[Edit tracking data]
+--

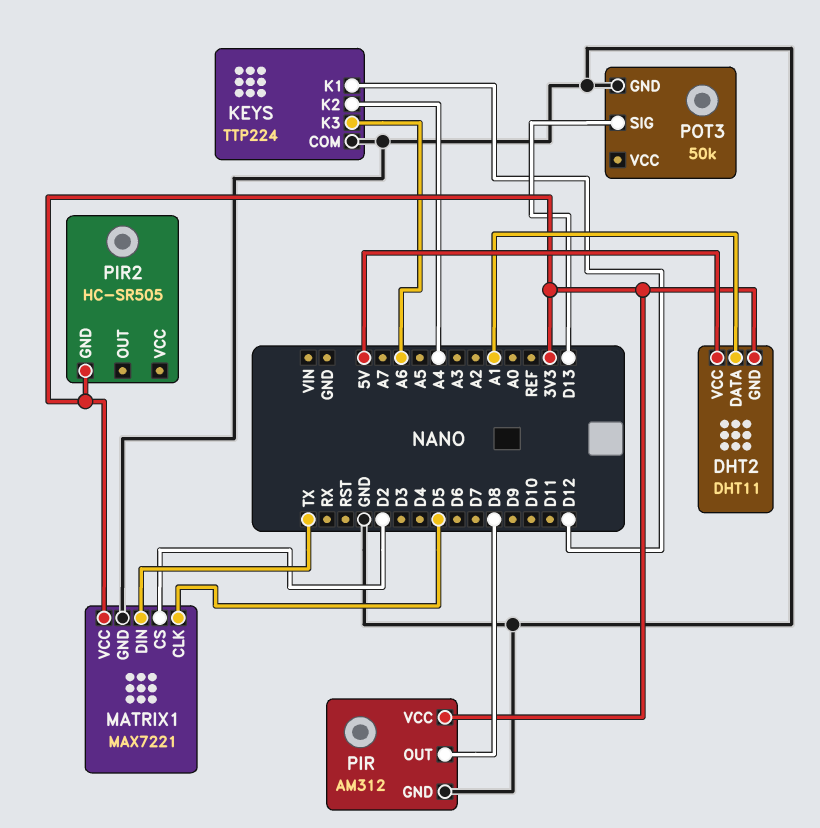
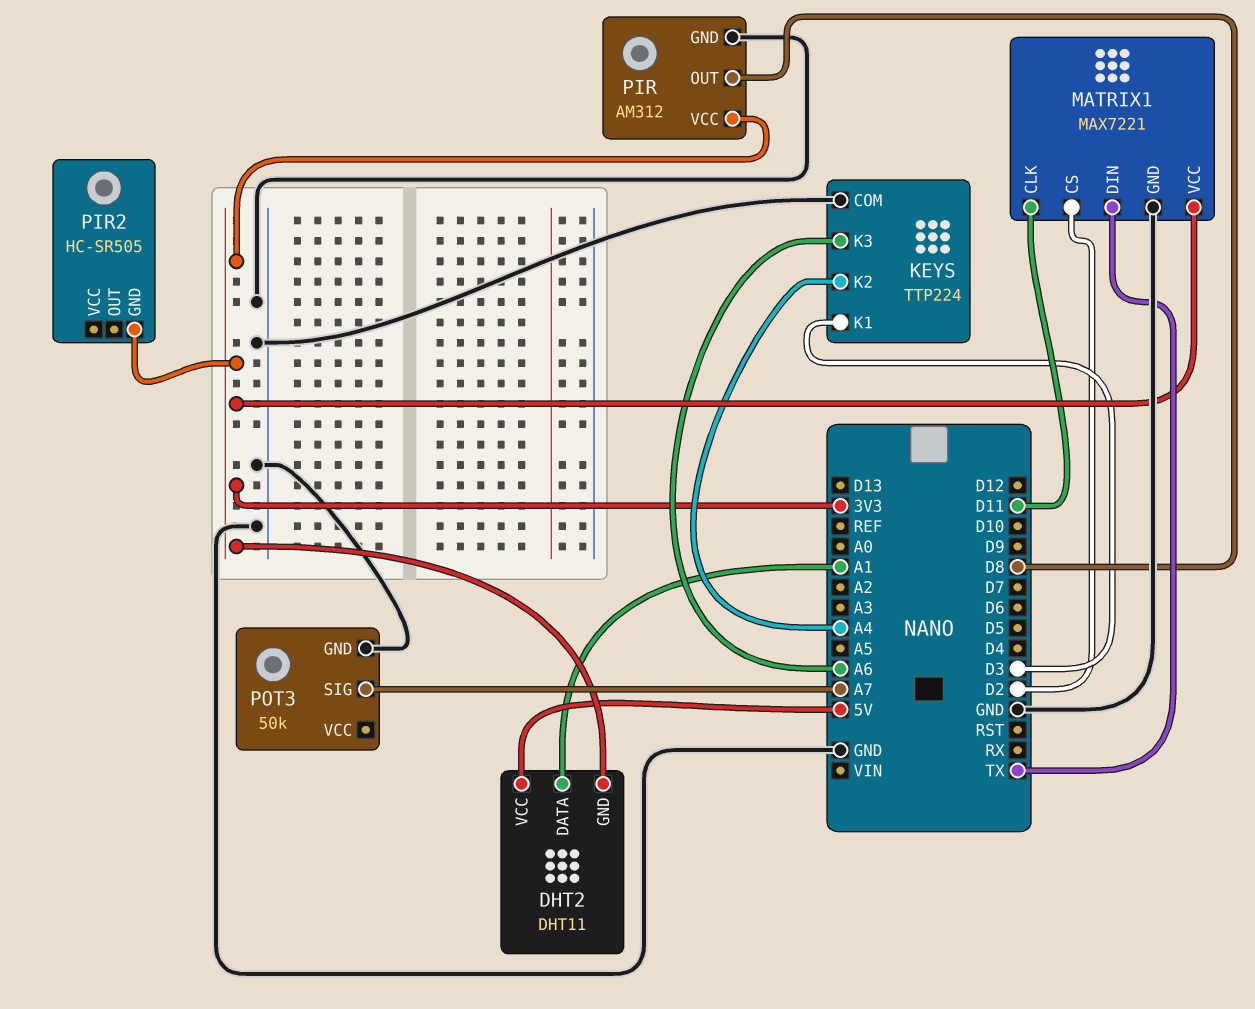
KEYS pin K1: D12 -> D3
MATRIX1 pin CLK: D5 -> D11
POT3 pin SIG: D13 -> A7

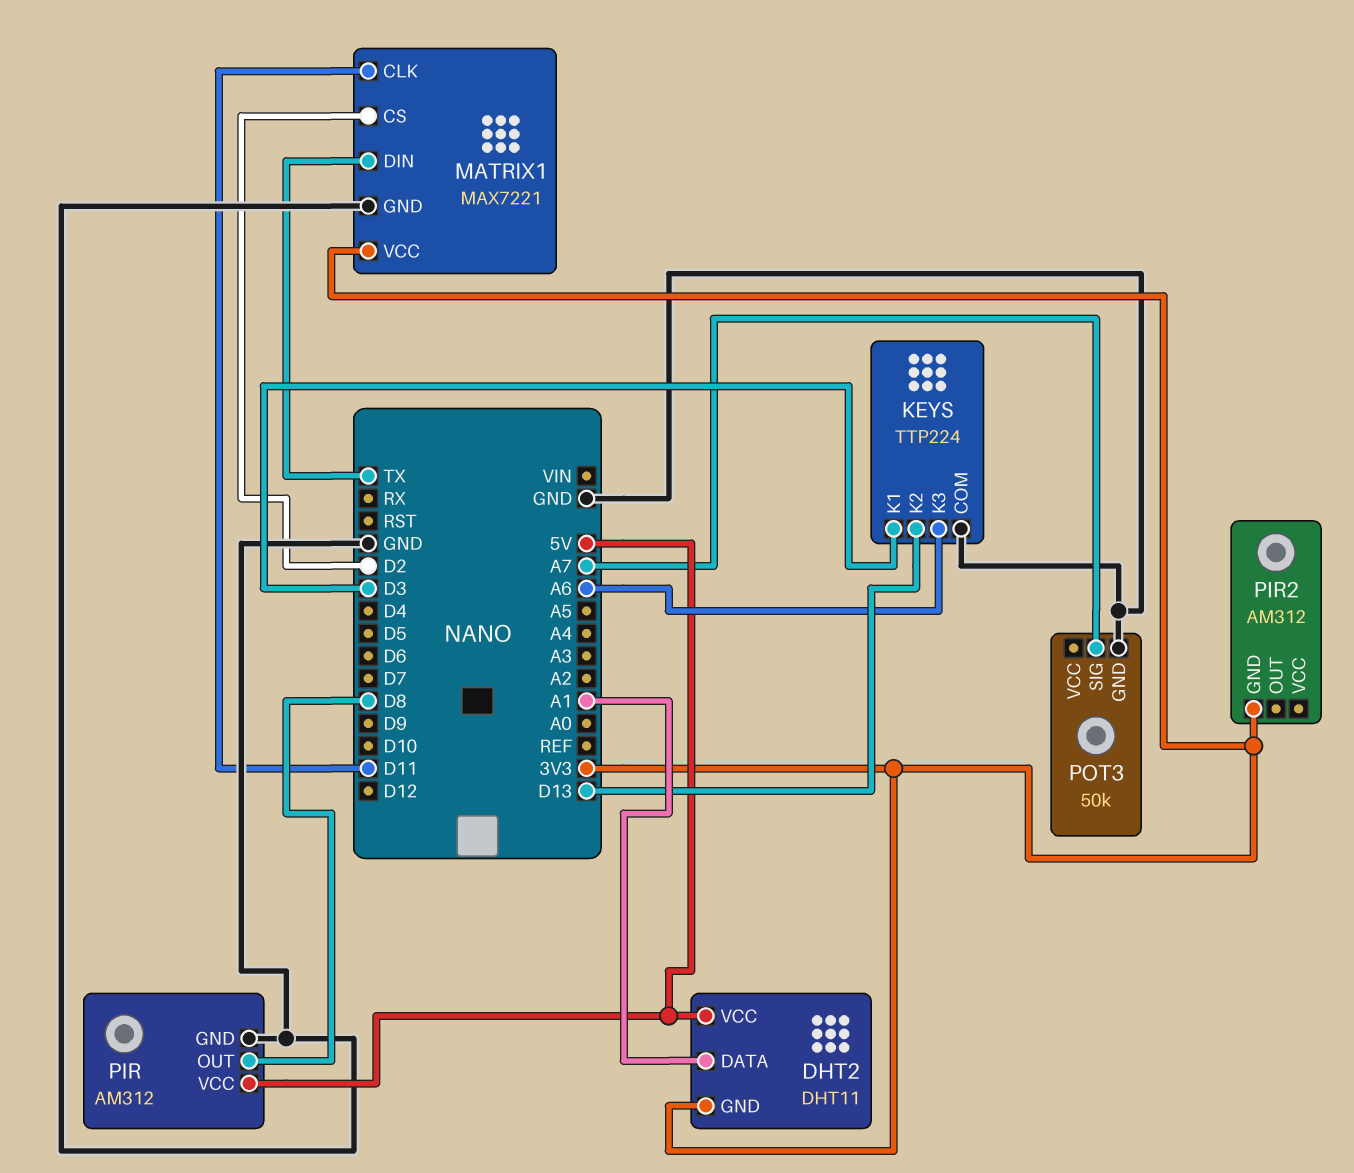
KEYS pin K2: A4 -> D13
PIR pin VCC: 3V3 -> 5V
PIR2: HC-SR505 -> AM312

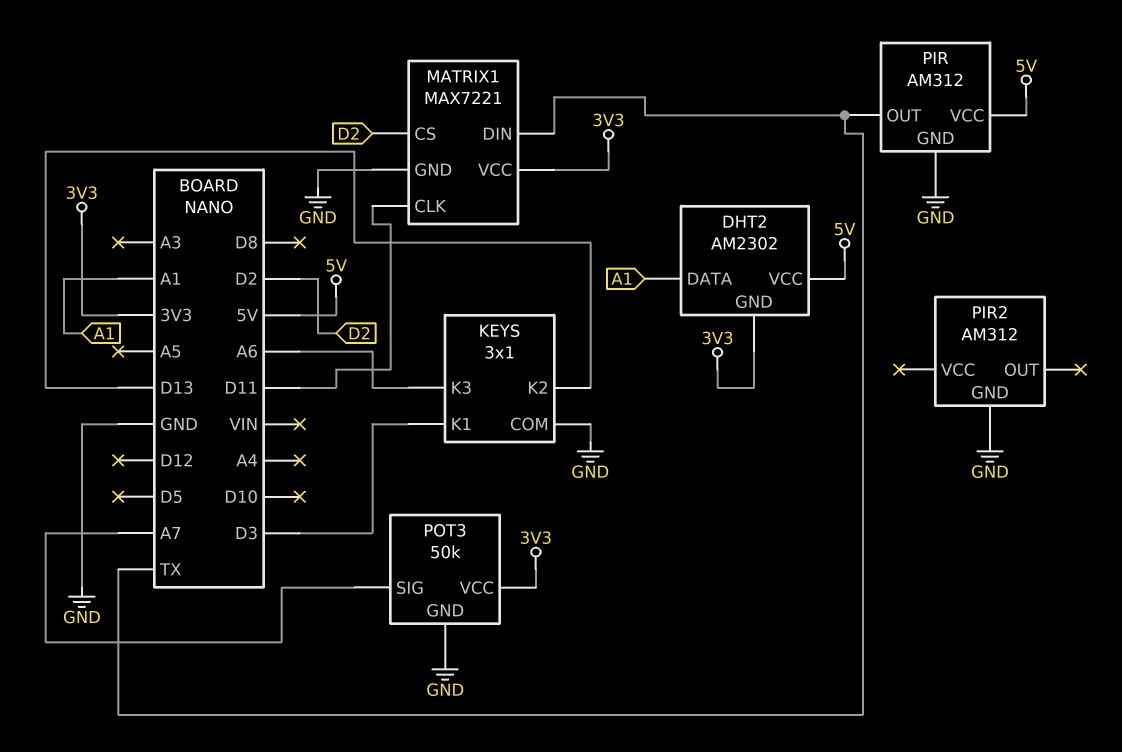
DHT2: DHT11 -> AM2302
KEYS: TTP224 -> 3x1
PIR pin OUT: D8 -> TX
PIR2 pin GND: 3V3 -> GND
POT3 pin VCC: none -> 3V3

+--

What needs to be done
Only exact copies of the lines from the one containing "DHT2: DHT11 -> AM2302" to the end of the records belong in the answer.

Task output
DHT2: DHT11 -> AM2302
KEYS: TTP224 -> 3x1
PIR pin OUT: D8 -> TX
PIR2 pin GND: 3V3 -> GND
POT3 pin VCC: none -> 3V3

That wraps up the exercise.